[start Source data]

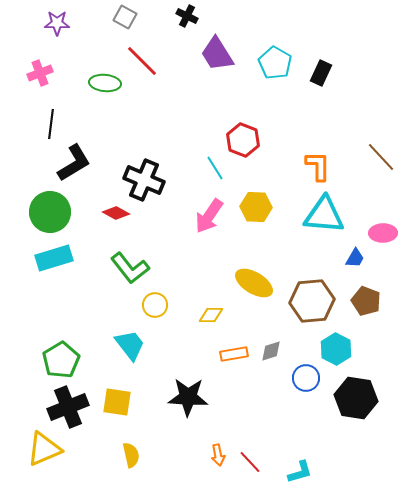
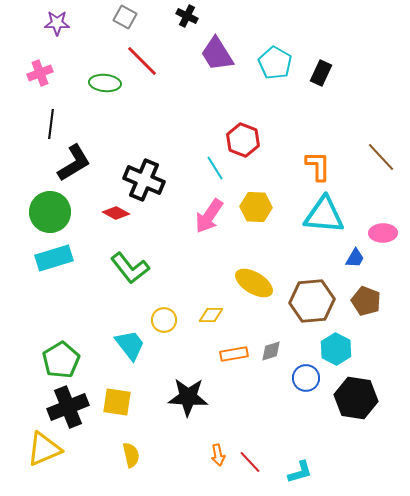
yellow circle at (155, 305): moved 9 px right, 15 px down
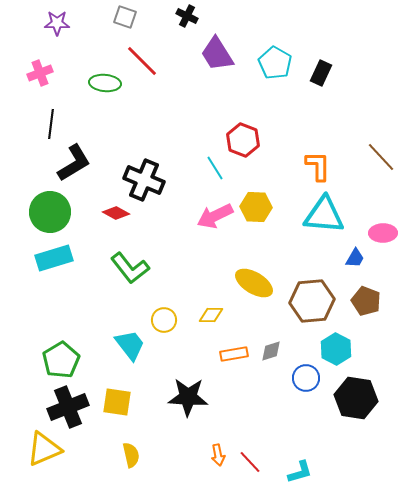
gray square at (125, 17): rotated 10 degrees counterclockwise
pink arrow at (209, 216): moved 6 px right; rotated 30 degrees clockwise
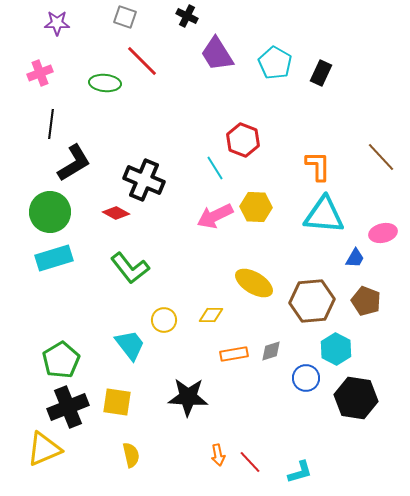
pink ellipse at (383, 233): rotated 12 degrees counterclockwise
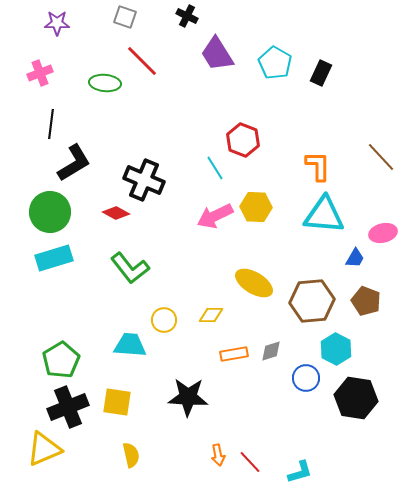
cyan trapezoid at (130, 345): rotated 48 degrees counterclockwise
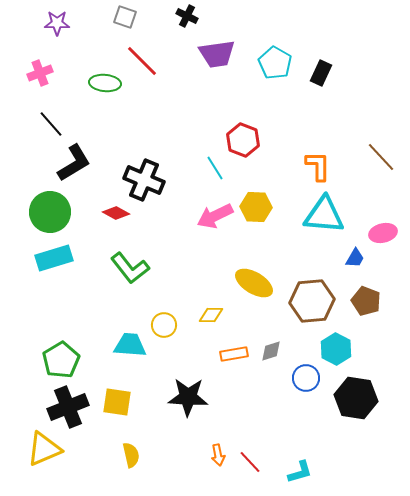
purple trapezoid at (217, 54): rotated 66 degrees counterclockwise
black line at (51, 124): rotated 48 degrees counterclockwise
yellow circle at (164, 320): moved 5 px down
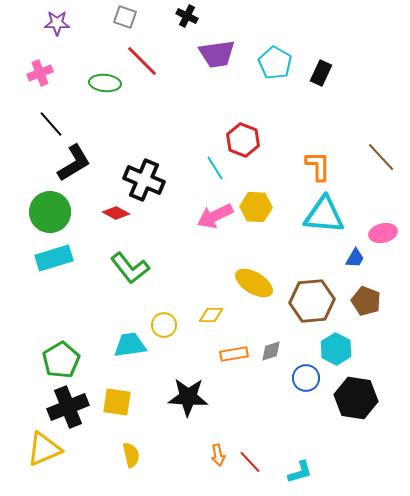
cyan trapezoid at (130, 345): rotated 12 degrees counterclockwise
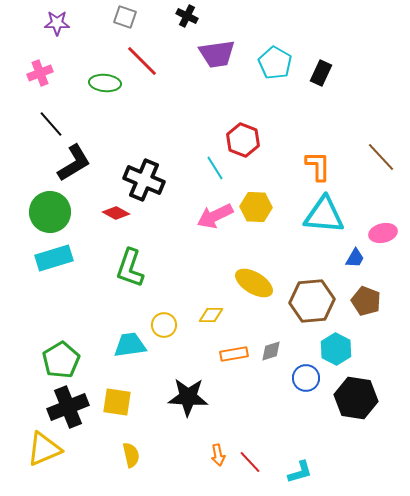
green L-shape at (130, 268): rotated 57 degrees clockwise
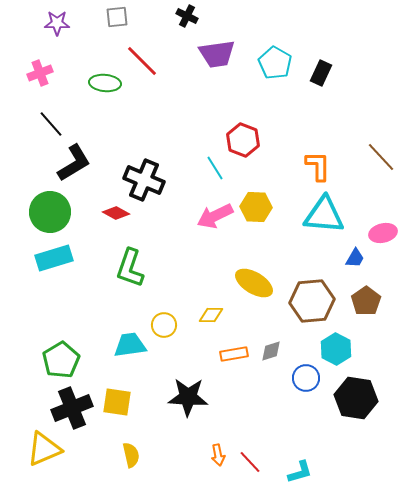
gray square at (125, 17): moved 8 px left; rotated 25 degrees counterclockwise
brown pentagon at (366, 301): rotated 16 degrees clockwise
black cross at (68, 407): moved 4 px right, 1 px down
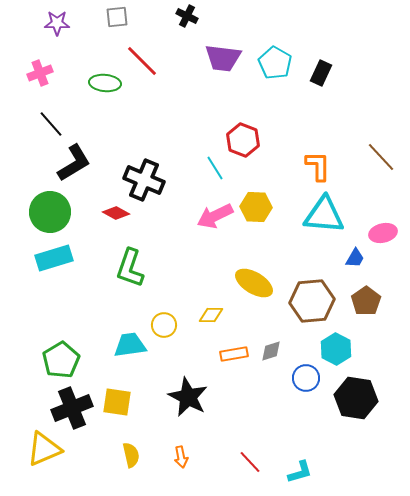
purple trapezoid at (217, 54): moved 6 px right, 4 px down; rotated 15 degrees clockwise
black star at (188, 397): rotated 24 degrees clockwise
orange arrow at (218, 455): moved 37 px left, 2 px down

[end Source data]

The request
Copy out the lines in these records word for word, leaving out every picture.

Expected output
yellow circle at (155, 305): moved 9 px right, 15 px down
gray square at (125, 17): rotated 10 degrees counterclockwise
pink arrow at (209, 216): moved 6 px right; rotated 30 degrees clockwise
pink ellipse at (383, 233): rotated 12 degrees counterclockwise
cyan trapezoid at (130, 345): rotated 48 degrees counterclockwise
purple trapezoid at (217, 54): rotated 66 degrees counterclockwise
black line at (51, 124): rotated 48 degrees counterclockwise
yellow circle at (164, 320): moved 5 px down
cyan trapezoid at (130, 345): rotated 12 degrees counterclockwise
green L-shape at (130, 268): rotated 57 degrees clockwise
gray square at (125, 17): moved 8 px left; rotated 25 degrees counterclockwise
brown pentagon at (366, 301): rotated 16 degrees clockwise
black cross at (68, 407): moved 4 px right, 1 px down
purple trapezoid at (217, 54): moved 6 px right, 4 px down; rotated 15 degrees clockwise
black star at (188, 397): rotated 24 degrees clockwise
orange arrow at (218, 455): moved 37 px left, 2 px down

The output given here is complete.